» Work task
The records that follow are to be repeated exactly, with no pictures carried over.

━━━ Dataset ━━━

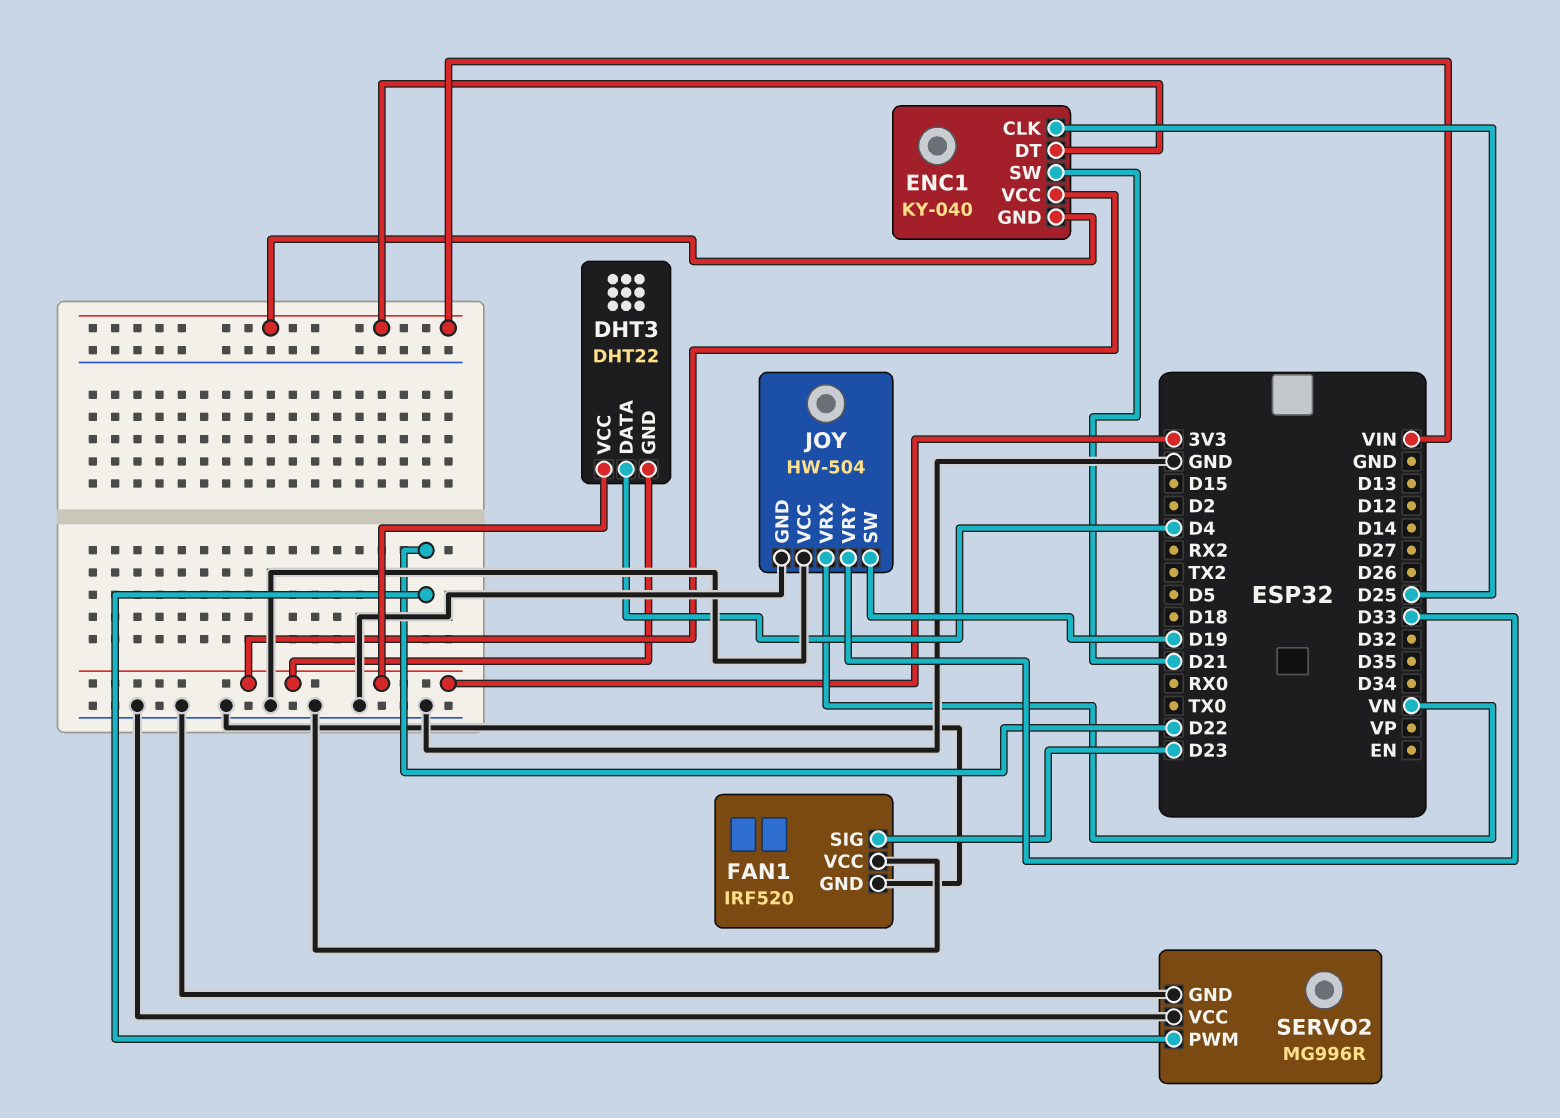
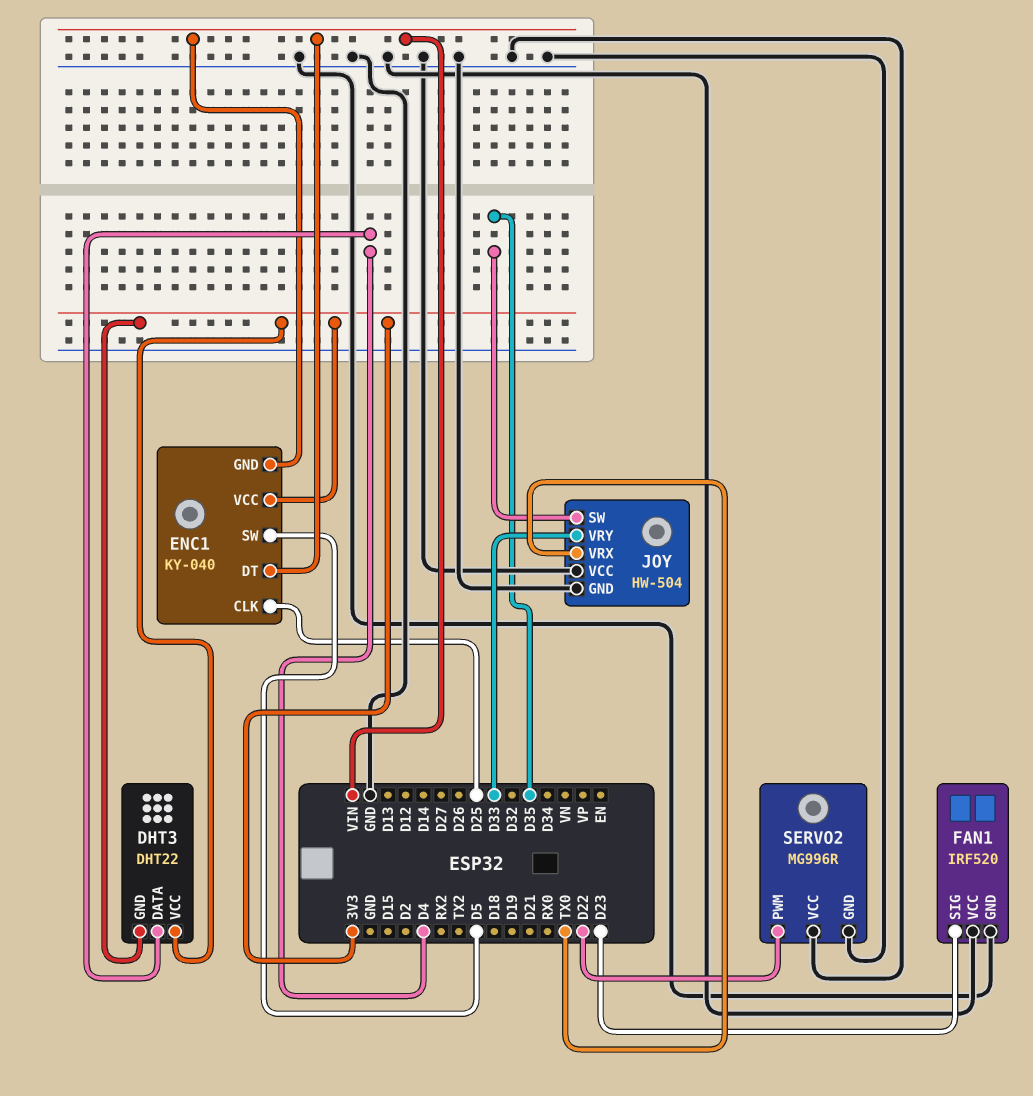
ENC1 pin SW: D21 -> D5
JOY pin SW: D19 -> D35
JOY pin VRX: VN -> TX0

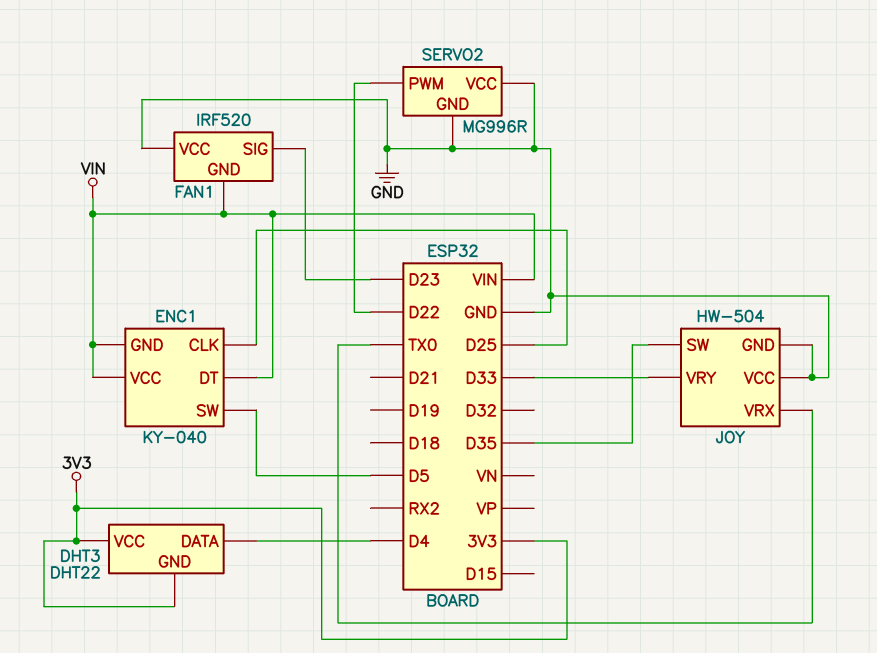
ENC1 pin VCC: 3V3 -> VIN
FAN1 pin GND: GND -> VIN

━━━

» Your solution
ENC1 pin SW: D21 -> D5
JOY pin SW: D19 -> D35
JOY pin VRX: VN -> TX0

ENC1 pin VCC: 3V3 -> VIN
FAN1 pin GND: GND -> VIN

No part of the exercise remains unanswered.